PROMPT |
Return all of the data that follows precisely, leaving every image out.

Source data

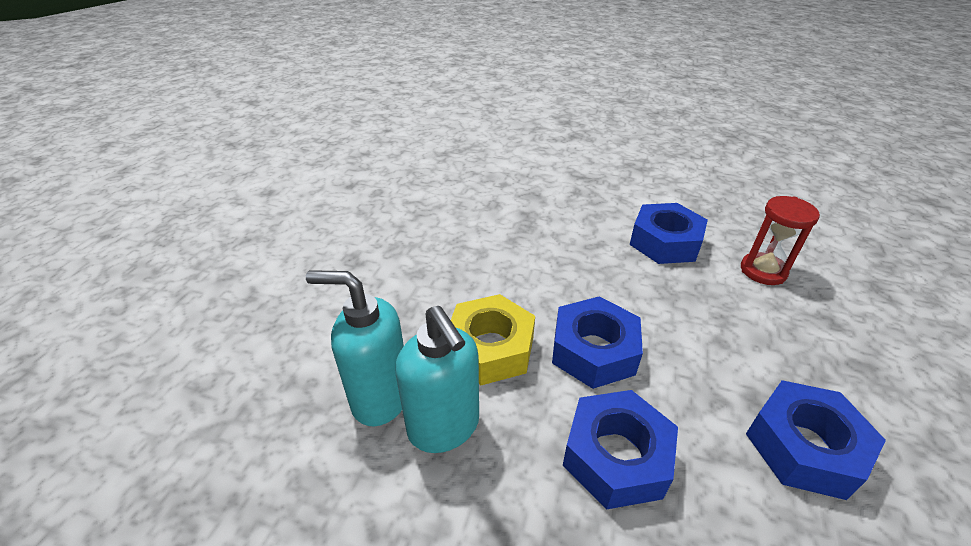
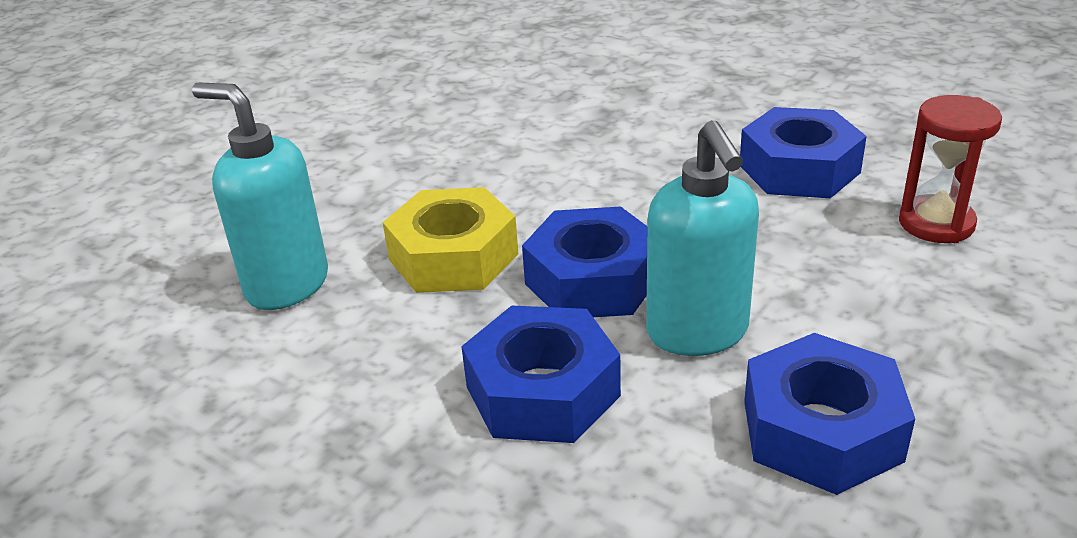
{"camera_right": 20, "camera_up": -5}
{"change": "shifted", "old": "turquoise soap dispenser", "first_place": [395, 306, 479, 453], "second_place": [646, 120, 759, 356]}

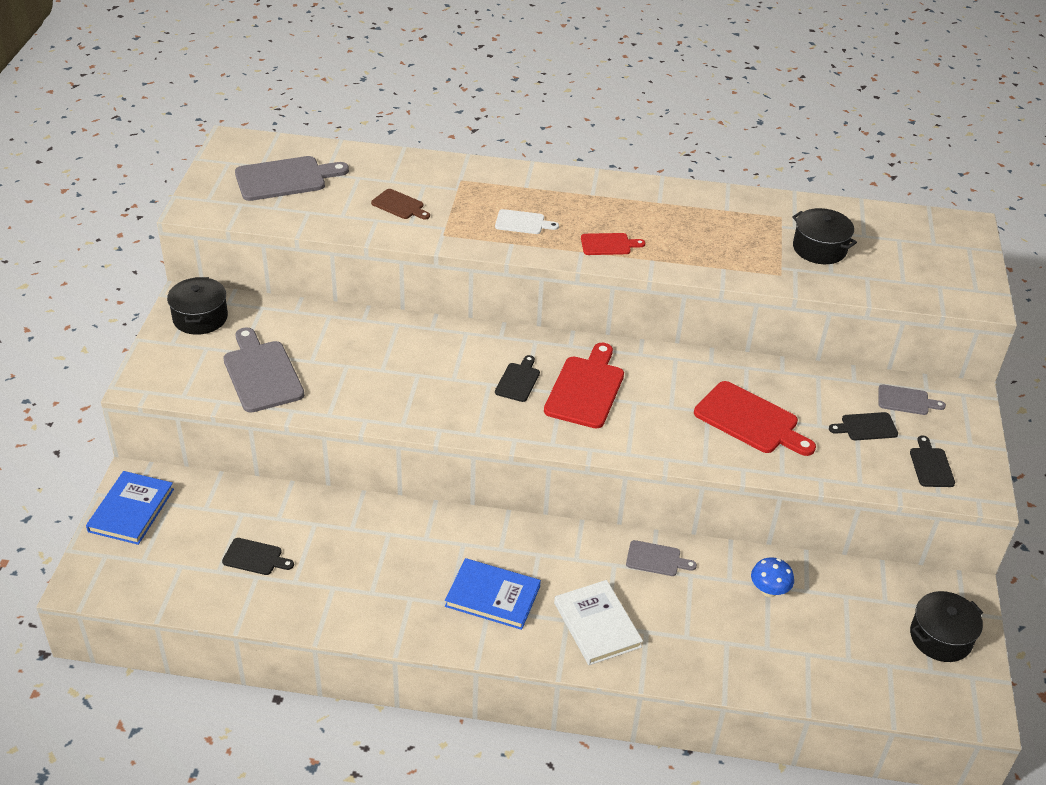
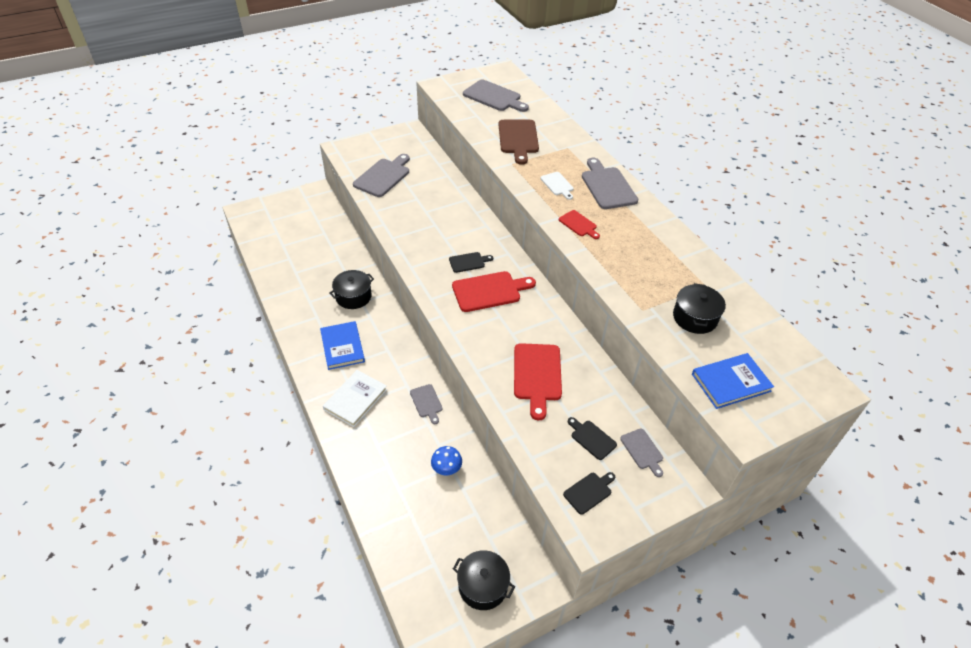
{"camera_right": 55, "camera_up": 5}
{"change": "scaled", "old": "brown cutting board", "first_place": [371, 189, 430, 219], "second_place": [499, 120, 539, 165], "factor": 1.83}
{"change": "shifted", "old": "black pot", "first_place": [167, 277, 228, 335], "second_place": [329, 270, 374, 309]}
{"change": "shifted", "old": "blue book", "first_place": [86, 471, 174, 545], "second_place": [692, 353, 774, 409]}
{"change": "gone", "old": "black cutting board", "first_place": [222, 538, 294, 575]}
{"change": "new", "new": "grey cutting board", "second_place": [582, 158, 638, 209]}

WRITTEN ANSWER |
{"camera_right": 20, "camera_up": -5}
{"change": "shifted", "old": "turquoise soap dispenser", "first_place": [395, 306, 479, 453], "second_place": [646, 120, 759, 356]}

{"camera_right": 55, "camera_up": 5}
{"change": "scaled", "old": "brown cutting board", "first_place": [371, 189, 430, 219], "second_place": [499, 120, 539, 165], "factor": 1.83}
{"change": "shifted", "old": "black pot", "first_place": [167, 277, 228, 335], "second_place": [329, 270, 374, 309]}
{"change": "shifted", "old": "blue book", "first_place": [86, 471, 174, 545], "second_place": [692, 353, 774, 409]}
{"change": "gone", "old": "black cutting board", "first_place": [222, 538, 294, 575]}
{"change": "new", "new": "grey cutting board", "second_place": [582, 158, 638, 209]}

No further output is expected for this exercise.